Records from a data source
┄┄┄┄┄┄

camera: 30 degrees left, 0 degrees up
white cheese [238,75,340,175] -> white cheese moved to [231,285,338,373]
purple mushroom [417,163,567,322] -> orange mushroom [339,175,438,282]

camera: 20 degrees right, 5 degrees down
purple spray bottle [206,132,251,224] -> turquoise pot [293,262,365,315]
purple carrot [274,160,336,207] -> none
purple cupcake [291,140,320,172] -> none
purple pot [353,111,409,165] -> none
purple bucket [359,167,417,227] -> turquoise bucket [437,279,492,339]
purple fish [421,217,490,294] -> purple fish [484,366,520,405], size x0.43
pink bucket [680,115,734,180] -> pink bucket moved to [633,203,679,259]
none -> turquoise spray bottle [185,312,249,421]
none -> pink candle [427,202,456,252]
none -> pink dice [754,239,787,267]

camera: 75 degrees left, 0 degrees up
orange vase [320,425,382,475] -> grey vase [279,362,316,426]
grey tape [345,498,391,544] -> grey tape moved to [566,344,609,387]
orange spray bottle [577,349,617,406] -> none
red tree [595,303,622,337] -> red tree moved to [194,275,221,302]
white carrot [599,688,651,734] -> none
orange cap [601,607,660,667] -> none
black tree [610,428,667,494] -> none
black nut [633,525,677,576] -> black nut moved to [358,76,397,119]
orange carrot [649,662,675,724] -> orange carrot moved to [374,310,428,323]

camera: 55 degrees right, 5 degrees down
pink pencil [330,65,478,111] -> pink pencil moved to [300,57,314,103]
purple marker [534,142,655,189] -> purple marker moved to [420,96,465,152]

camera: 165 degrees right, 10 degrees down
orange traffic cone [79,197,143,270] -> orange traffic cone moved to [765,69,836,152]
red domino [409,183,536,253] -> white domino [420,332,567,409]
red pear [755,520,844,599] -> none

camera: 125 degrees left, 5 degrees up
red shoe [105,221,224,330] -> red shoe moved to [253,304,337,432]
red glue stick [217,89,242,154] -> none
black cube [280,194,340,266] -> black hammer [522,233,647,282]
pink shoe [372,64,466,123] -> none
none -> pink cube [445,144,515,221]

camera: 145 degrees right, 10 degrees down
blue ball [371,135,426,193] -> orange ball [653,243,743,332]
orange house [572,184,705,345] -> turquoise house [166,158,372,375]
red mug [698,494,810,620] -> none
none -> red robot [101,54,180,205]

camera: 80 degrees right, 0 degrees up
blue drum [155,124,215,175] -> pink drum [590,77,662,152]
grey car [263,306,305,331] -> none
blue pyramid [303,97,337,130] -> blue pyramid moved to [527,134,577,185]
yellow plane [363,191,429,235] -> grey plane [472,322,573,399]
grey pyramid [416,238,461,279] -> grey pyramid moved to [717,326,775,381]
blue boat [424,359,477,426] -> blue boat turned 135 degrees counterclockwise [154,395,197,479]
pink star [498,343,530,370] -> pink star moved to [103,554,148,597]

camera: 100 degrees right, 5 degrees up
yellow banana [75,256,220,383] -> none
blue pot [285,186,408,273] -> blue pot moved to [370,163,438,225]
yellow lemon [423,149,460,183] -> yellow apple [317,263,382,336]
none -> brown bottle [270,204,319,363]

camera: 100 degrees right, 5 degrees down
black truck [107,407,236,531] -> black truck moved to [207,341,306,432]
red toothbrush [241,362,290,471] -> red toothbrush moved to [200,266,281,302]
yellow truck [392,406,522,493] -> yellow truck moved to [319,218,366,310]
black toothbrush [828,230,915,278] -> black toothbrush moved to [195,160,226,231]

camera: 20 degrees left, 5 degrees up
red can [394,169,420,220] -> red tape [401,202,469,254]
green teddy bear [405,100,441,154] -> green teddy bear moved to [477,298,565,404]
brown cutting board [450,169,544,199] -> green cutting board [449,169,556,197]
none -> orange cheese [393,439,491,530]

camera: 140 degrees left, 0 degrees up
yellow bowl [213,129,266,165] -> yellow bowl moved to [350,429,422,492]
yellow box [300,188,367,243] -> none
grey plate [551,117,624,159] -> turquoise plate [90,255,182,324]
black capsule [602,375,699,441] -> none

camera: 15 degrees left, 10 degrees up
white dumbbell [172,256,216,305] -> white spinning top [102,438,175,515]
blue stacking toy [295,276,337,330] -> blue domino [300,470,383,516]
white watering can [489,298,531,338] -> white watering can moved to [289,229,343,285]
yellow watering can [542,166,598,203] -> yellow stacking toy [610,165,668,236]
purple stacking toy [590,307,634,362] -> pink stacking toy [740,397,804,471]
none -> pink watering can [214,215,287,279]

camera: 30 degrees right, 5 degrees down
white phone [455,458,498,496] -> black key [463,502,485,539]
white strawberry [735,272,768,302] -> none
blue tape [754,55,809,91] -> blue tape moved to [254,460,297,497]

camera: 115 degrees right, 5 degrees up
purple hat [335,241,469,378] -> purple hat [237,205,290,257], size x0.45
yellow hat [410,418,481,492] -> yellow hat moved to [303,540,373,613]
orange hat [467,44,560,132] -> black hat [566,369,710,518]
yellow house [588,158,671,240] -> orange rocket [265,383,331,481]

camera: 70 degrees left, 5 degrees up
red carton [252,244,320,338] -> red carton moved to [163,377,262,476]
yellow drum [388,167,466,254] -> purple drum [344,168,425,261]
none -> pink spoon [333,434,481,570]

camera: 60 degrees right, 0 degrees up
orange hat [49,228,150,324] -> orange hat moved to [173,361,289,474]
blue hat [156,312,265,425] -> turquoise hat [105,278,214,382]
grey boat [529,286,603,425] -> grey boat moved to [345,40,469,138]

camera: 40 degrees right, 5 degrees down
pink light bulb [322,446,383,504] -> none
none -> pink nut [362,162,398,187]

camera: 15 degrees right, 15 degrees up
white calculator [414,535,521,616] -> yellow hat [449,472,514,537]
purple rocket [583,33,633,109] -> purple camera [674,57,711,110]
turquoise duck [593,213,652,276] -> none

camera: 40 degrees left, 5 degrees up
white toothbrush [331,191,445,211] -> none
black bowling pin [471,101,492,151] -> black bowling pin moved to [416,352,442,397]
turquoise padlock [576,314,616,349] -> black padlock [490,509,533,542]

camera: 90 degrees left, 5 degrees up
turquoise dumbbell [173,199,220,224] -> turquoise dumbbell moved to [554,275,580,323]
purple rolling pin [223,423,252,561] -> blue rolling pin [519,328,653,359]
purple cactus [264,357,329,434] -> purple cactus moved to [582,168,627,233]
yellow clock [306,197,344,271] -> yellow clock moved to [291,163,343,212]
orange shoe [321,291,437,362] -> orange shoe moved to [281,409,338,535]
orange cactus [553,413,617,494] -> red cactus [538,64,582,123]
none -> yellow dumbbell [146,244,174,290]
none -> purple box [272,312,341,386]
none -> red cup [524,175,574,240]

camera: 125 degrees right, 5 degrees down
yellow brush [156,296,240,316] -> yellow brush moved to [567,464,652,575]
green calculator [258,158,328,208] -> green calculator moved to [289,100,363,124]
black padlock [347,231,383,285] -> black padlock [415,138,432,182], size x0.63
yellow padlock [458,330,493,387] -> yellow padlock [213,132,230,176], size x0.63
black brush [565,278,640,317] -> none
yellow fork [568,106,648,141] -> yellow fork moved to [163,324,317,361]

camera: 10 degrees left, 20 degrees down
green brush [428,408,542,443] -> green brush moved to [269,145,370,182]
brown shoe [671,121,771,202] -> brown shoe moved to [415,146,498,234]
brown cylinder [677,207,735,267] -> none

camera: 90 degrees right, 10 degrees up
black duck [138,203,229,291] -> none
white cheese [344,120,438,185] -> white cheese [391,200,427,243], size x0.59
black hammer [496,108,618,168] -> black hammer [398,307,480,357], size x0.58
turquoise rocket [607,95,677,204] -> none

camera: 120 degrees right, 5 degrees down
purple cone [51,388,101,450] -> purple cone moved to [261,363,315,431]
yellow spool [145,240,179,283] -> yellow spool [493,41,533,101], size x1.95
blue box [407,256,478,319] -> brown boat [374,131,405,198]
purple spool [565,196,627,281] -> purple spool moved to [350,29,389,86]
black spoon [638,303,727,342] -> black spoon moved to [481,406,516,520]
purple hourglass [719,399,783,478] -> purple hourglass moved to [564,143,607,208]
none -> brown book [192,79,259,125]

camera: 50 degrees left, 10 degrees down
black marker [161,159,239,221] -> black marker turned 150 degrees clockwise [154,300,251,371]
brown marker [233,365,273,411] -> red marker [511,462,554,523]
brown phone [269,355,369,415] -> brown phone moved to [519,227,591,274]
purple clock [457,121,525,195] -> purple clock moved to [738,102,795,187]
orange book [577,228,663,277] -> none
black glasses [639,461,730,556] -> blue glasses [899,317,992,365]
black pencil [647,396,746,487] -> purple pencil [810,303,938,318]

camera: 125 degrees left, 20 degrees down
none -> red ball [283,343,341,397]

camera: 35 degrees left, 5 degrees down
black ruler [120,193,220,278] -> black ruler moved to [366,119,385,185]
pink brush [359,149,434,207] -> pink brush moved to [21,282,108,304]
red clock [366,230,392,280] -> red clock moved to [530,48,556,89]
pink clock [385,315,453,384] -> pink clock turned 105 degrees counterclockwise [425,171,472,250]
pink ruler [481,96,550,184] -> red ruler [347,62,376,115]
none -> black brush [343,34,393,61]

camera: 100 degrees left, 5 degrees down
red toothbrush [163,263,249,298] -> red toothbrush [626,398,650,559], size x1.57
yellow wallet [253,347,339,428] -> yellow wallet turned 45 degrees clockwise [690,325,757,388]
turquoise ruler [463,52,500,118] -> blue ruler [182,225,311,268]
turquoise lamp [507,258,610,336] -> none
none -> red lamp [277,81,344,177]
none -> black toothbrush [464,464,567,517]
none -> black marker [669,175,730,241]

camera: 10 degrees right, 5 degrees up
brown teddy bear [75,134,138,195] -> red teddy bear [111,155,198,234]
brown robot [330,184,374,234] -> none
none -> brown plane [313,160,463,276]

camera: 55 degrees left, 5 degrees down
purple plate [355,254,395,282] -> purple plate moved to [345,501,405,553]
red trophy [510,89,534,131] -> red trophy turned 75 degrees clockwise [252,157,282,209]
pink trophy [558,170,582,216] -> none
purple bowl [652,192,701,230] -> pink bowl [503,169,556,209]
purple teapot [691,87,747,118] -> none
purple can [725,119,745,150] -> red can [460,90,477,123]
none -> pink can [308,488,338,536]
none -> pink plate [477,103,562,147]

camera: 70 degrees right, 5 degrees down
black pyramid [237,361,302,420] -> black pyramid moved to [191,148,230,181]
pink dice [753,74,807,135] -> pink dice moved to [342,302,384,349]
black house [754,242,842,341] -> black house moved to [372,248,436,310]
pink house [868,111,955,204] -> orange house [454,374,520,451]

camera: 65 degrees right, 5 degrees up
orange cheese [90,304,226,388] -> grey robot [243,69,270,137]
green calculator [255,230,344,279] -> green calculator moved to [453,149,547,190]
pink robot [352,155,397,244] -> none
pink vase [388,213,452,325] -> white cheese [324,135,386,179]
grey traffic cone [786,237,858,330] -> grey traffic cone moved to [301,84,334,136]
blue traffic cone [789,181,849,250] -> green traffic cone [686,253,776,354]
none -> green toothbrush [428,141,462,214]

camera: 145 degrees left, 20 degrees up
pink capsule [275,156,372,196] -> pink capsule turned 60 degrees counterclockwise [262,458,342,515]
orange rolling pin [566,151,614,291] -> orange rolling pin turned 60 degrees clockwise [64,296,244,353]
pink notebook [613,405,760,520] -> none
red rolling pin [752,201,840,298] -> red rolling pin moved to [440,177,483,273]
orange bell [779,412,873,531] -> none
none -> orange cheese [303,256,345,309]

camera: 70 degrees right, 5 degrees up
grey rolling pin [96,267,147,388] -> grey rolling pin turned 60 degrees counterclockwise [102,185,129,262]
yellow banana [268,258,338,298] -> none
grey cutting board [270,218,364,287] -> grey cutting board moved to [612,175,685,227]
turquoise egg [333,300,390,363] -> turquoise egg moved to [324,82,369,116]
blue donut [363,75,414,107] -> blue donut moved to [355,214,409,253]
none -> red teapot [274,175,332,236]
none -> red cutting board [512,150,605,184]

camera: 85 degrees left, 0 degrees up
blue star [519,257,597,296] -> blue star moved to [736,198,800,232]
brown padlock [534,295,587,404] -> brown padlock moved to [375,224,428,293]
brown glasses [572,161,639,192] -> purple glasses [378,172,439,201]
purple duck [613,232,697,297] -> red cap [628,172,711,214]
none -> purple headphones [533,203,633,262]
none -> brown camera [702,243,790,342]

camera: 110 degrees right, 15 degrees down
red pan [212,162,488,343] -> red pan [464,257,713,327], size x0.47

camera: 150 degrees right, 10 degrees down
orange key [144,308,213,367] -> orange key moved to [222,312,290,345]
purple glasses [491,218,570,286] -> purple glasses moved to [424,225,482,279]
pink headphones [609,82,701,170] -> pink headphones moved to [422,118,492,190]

┄┄┄┄┄┄

=== Task instructions ===
Starting at the line above that contains "camera: 120 degrees right, 5 degrees down", repeat each line exactly up to and including the line that contains "blue box [407,256,478,319]", and stop there.

=== Problem solution ===
camera: 120 degrees right, 5 degrees down
purple cone [51,388,101,450] -> purple cone moved to [261,363,315,431]
yellow spool [145,240,179,283] -> yellow spool [493,41,533,101], size x1.95
blue box [407,256,478,319] -> brown boat [374,131,405,198]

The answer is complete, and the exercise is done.